→ **Rows from a dataset**
--- Start ---

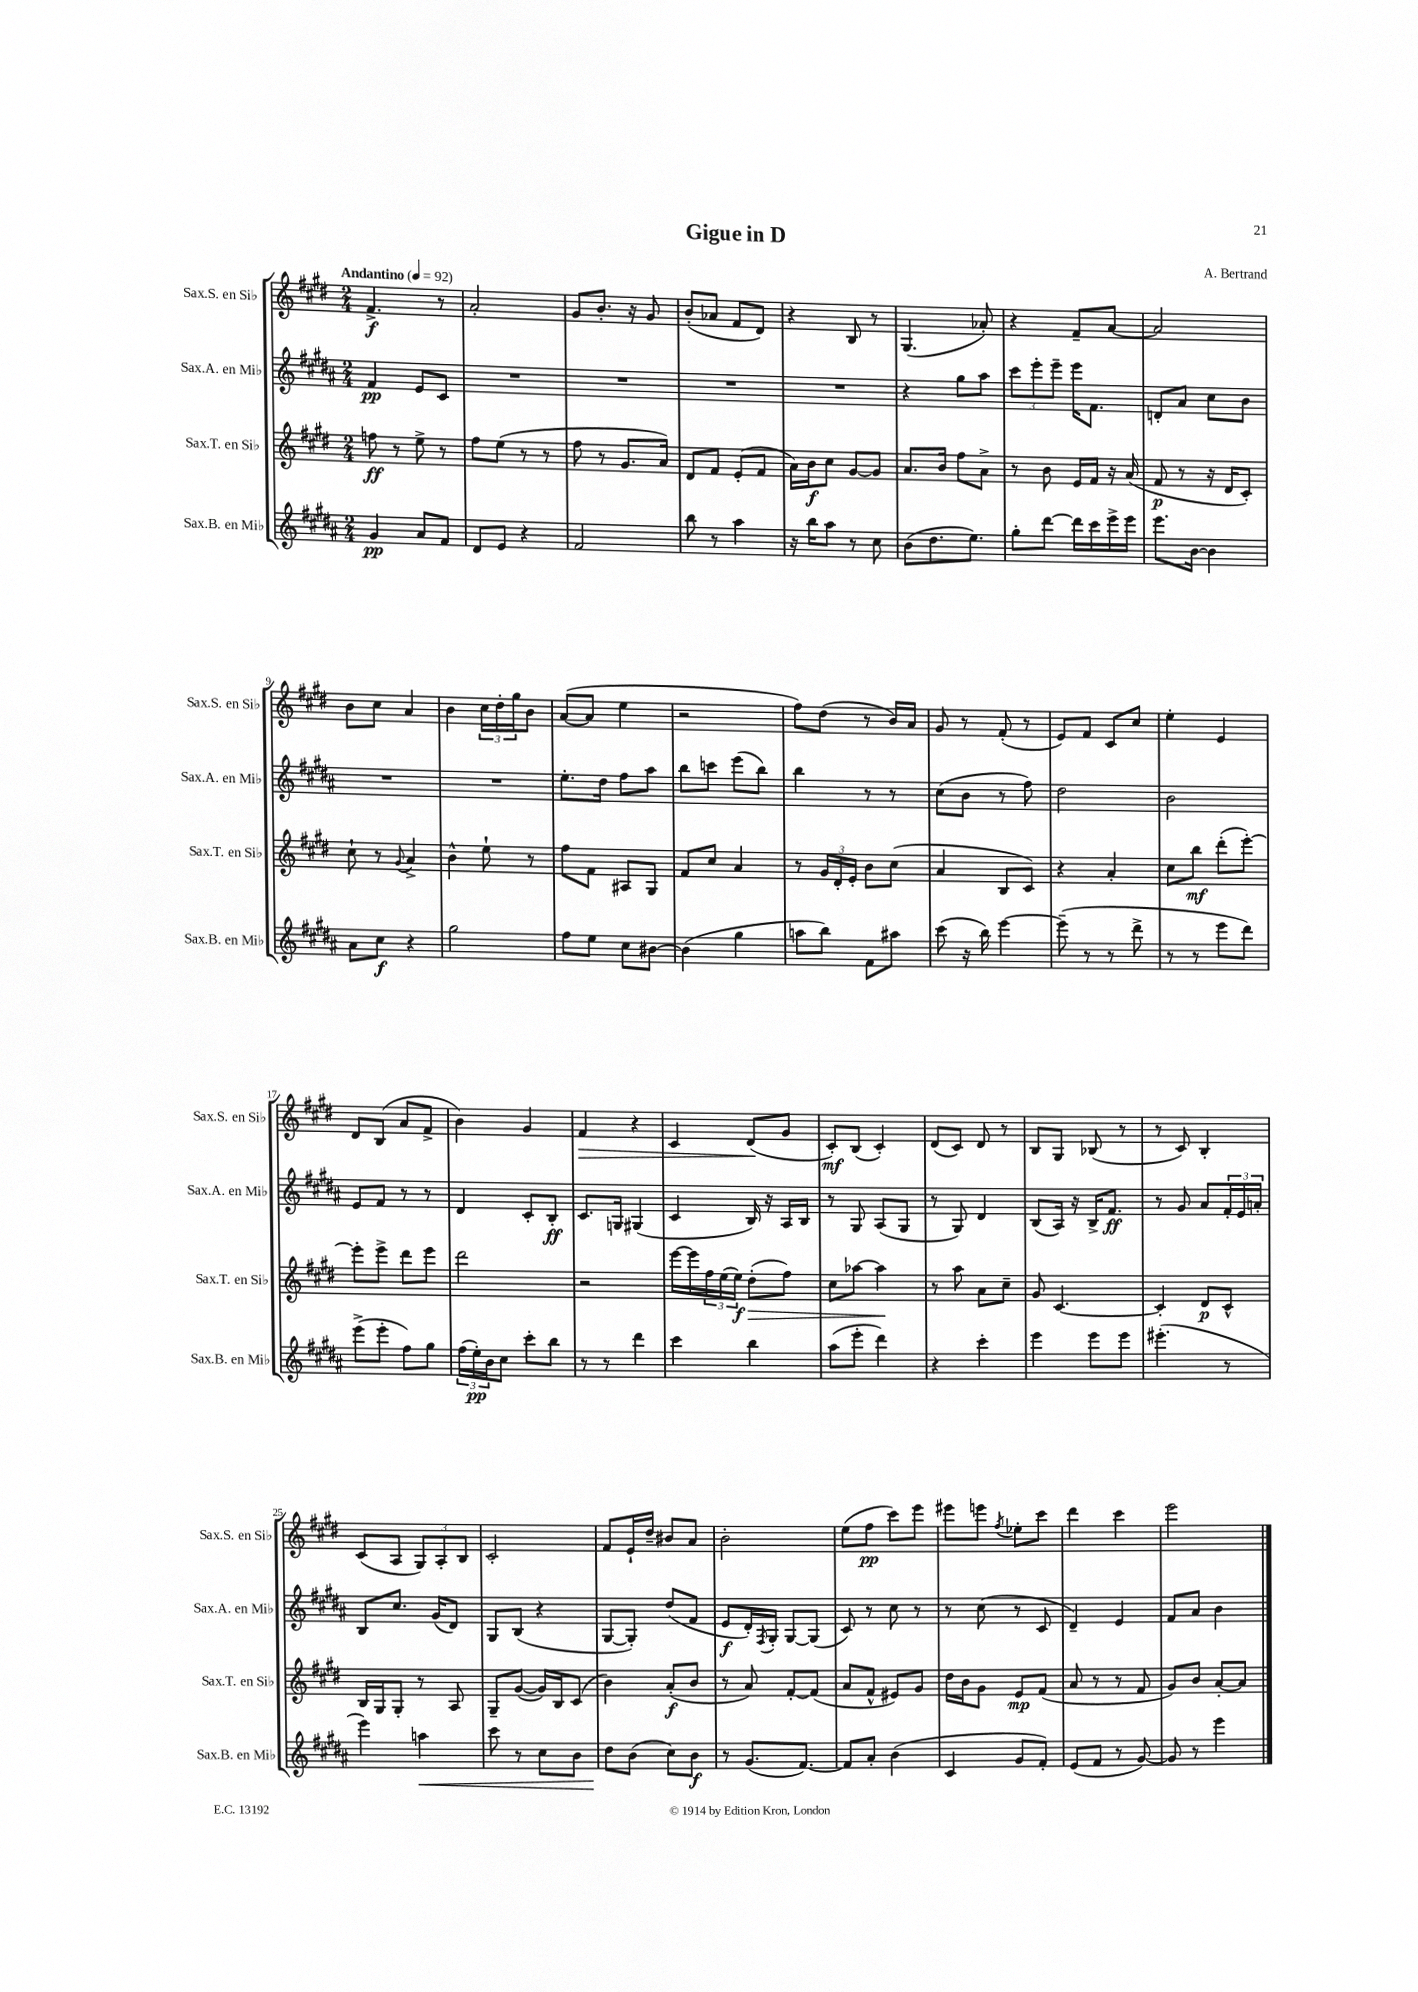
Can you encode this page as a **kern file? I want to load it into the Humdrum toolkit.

**kern	**kern	**kern	**kern
*staff4	*staff3	*staff2	*staff1
*clefG2	*clefG2	*clefG2	*clefG2
*k[f#c#g#d#a#]	*k[f#c#g#d#]	*k[f#c#g#d#a#]	*k[f#c#g#d#]
*M2/4	*M2/4	*M2/4	*M2/4
*MM92	*MM92	*MM92	*MM92
4g#	8ff	4f#	4.f#^
.	8r	.	.
8a#	8ee^	8e	.
8f#	8r	8c#	8r
=	=	=	=
8d#	8ff#	2r	2a'
8e	(8ee	.	.
4r	8r	.	.
.	8r	.	.
=	=	=	=
2f#	8ff#	2r	8g#
.	8r	.	8.b'
.	8.g#	.	.
.	.	.	16r
.	.	.	8g#
.	16a)	.	.
=	=	=	=
8bb	8d#	2r	(8b'
8r	8f#	.	8a-
4aa#	(8e'	.	8f#
.	8f#	.	8d#)
=	=	=	=
16r	16a)	2r	4r
16bb	16b	.	.
8aa#	8cc#	.	.
8r	[8g#	.	8B
8cc#	8g#]	.	8r
=	=	=	=
(8b	8.a	4r	(4.G#
8.dd#	.	.	.
.	16b	.	.
.	8ff#	8gg#	.
8.ee)	.	.	.
.	8a^	8aa#	8a-')
=	=	=	=
8gg#'	8r	12ccc#	4r
.	.	12eee'	.
[8ddd#	8b	.	.
.	.	12eee~	.
16ddd#]	16e	16eee	8f#~
16ccc#	16f#	8.f#	.
16eee^	16r	.	[8a
16eee	(16a	.	.
=	=	=	=
8.eee	8f#	8d'	2a]
.	8r	8a#	.
[16b	.	.	.
4b]	16r	8cc#	.
.	16d#	.	.
.	8c#')	8b	.
=	=	=	=
8a#	8cc#`	2r	8b
8cc#	8r	.	8cc#
.	8qqg#	.	.
4r	4a^	.	4a
=	=	=	=
2gg#	4b^^	2r	4b
.	8ee`	.	24cc#
.	.	.	24dd#'
.	.	.	24gg#
.	8r	.	8b
=	=	=	=
8ff#	8ff#	8.ee'	([8a
8ee	8f#	.	8a]
.	.	16dd#	.
8cc#	8A#	8ff#	4ee
[8b#	8G#	8aa#	.
=	=	=	=
(4b#]	8f#	8bb	2r
.	8cc#	8ccc	.
4gg#	4a	(8eee	.
.	.	8bb)	.
=	=	=	=
8aa	8r	4bb	8ff#)
8bb)	24g#	.	(8dd#
.	24d#'	.	.
.	24e'	.	.
8f#	8b	8r	8r
8aa#	(8cc#	8r	16b)
.	.	.	16a
=	=	=	=
(8ccc#	4a	(8cc#	8g#
16r	.	8b	8r
16bb)	.	.	.
[4eee	8B	8r	(8f#'
.	8c#)	8ff#)	8r
=	=	=	=
(8eee~]	4r	2dd#	8e)
8r	.	.	8f#
8r	4a'	.	8c#
8ddd#^	.	.	8cc#
=	=	=	=
8r	8cc#	2b	4ee'
8r	8bb	.	.
8eee	(8ddd#'	.	4e
8ddd#)	[8eee')	.	.
=	=	=	=
(8eee^	8eee']	8e	8d#
8eee'	8eee^	8f#	(8B
8ff#)	8ddd#	8r	8a
8gg#	8eee	8r	8f#^
=	=	=	=
(24ff#	2ddd#	4d#	4b)
24ee')	.	.	.
24b	.	.	.
8cc#	.	.	.
8ccc#'	.	8c#'	4g#
8bb	.	8B'	.
=	=	=	=
8r	2r	8.c#	4f#
8r	.	.	.
.	.	16G	.
4ddd#	.	(4G#	4r
=	=	=	=
4ccc#	[16eee	4c#	4c#
.	16eee]	.	.
.	24ff#	.	.
.	(24ee	.	.
.	24ee)	.	.
4bb	(8dd#'	16B)	(8d#
.	.	16r	.
.	8ff#)	16A#	8g#
.	.	16B	.
=	=	=	=
(8aa#	8cc#	8r	8c#')
8eee'	[8aa-	8G#	(8B
4ddd#)	4aa-]	(8A#	4c#')
.	.	8G#	.
=	=	=	=
4r	8r	8r	(8d#
.	8aa	8G#)	8c#)
4ccc#'	8a	4d#	8d#
.	8cc#~	.	8r
=	=	=	=
4eee	8g#	(8B	8B
.	[4.c#	16A#)	8G#
.	.	16r	.
8eee	.	16B^	(8B-
.	.	8.f#	.
8eee	.	.	8r
=	=	=	=
(4.eee#'	4c#']	8r	8r
.	.	8g#	8c#)
.	8d#	8a#	4B'
8r	8c#^^	24f#'	.
.	.	24e	.
.	.	24a'	.
=	=	=	=
4eee)	16B	8B	(8c#
.	16G#	.	.
.	8G#'	8.cc#	8A
4aa	8r	.	12G#)
.	.	(16g#	.
.	.	.	12A'
.	8A	8d#)	.
.	.	.	12B
=	=	=	=
8ccc#	8G#~	8G#	2c#'
8r	([8g#	(8B	.
8cc#	16g#])	4r	.
.	16B	.	.
8b	(8c#	.	.
=	=	=	=
8dd#	4b)	[8G#	8f#
(8b	.	8G#'])	16e`
.	.	.	16dd#~
8cc#)	(8a'	(8dd#	8b#
8b	8b	8f#	8a
=	=	=	=
8r	8r	8e	2b'
(8.g#	8a)	16d#')	.
.	.	8qF#	.
.	.	16G#'	.
.	[8f#'	[8G#	.
[8.f#)	.	.	.
.	(8f#]	(8G#]	.
=	=	=	=
8f#]	8a	8c#)	(8ee
8a#'	8f#^^	8r	8ff#
(4b	8e#)	8cc#	8ccc#)
.	8g#	8r	8eee
=	=	=	=
4c#	16dd#	8r	8eee#
.	16b	.	.
.	8g#	(8cc#	8eee
.	.	.	8qff#
8g#	8e	8r	8ee-'
8f#')	(8f#	8c#	8ccc#
=	=	=	=
(8e	8a	4d#~)	4ddd#
8f#	8r	.	.
8r	8r	4e	4ccc#
[8g#)	8f#	.	.
=	=	=	=
8g#]	8g#)	8f#	2eee
8r	8b	8a#	.
4eee	[8a'	4b	.
.	8a]	.	.
==	==	==	==
*-	*-	*-	*-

--- End ---

Report each line in the records above that contains the string "kern", treating uppercase and lowercase as different.

Can you encode this page as a **kern file? I want to load it into the Humdrum toolkit.
**kern	**kern	**kern	**kern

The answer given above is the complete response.